## Work instructions
Of the lines in the data below, write out exactly those from the one holding "camera: 35 degrees right, 5 degrees down" through the one holding "(647, 395) = (310, 541): pink can -> blue can", both included.

## Object correspondence data
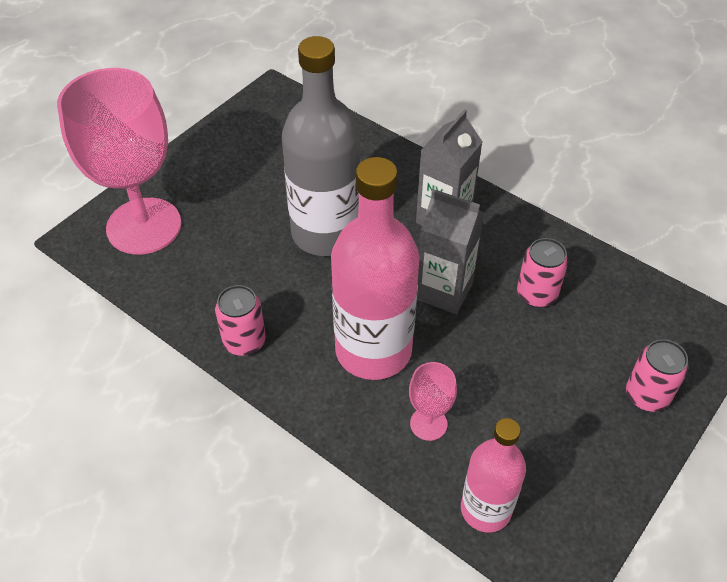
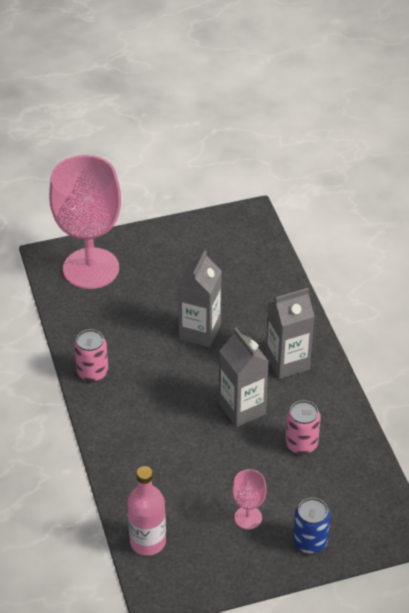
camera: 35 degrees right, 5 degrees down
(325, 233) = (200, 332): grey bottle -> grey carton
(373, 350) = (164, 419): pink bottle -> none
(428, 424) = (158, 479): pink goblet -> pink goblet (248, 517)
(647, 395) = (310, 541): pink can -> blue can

==

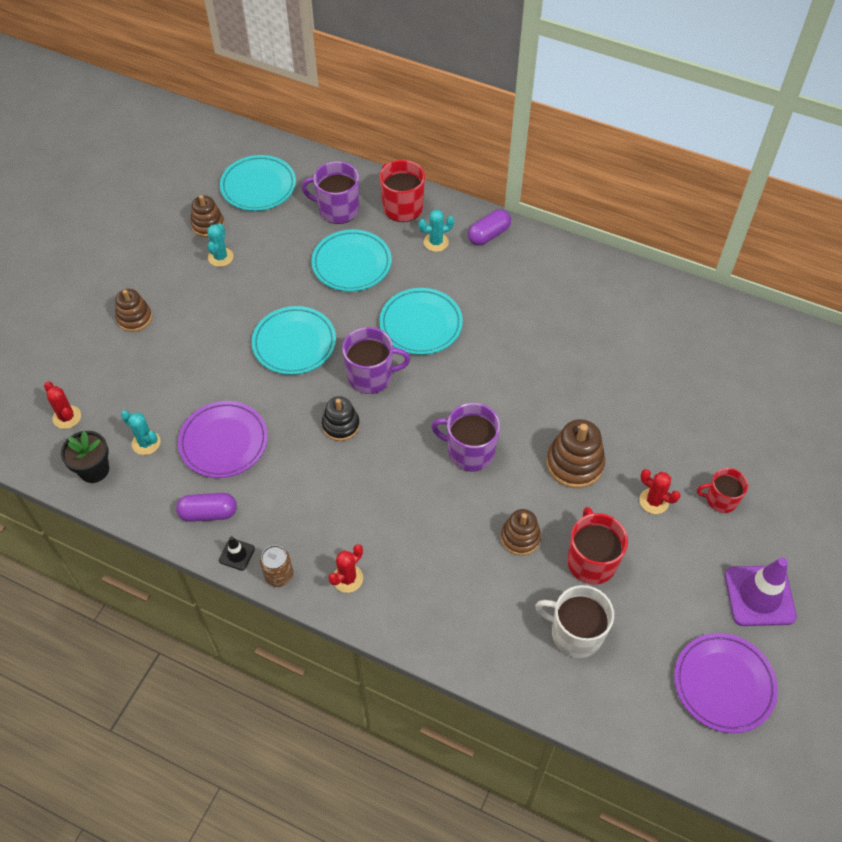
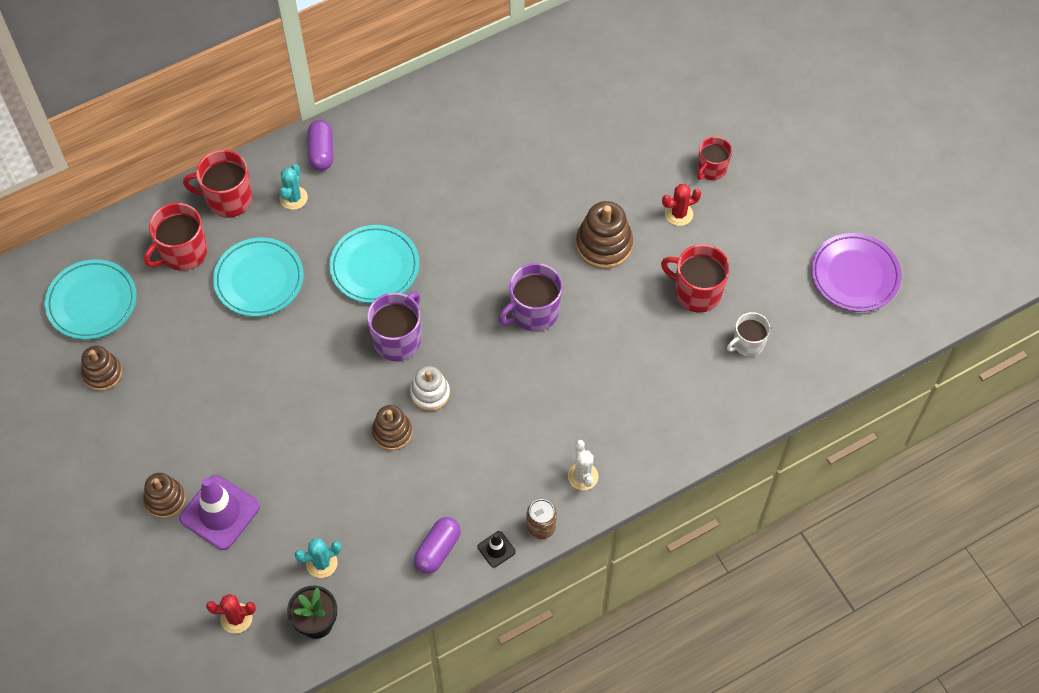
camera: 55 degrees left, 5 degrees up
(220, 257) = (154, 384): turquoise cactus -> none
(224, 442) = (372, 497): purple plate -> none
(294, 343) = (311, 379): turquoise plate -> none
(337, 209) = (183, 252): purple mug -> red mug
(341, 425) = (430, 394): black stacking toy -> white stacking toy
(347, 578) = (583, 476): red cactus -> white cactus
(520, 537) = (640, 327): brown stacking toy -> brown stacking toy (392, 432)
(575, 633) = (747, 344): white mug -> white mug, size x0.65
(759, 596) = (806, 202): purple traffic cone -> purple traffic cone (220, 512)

## Reply to the exercise
camera: 35 degrees right, 5 degrees down
(325, 233) = (200, 332): grey bottle -> grey carton
(373, 350) = (164, 419): pink bottle -> none
(428, 424) = (158, 479): pink goblet -> pink goblet (248, 517)
(647, 395) = (310, 541): pink can -> blue can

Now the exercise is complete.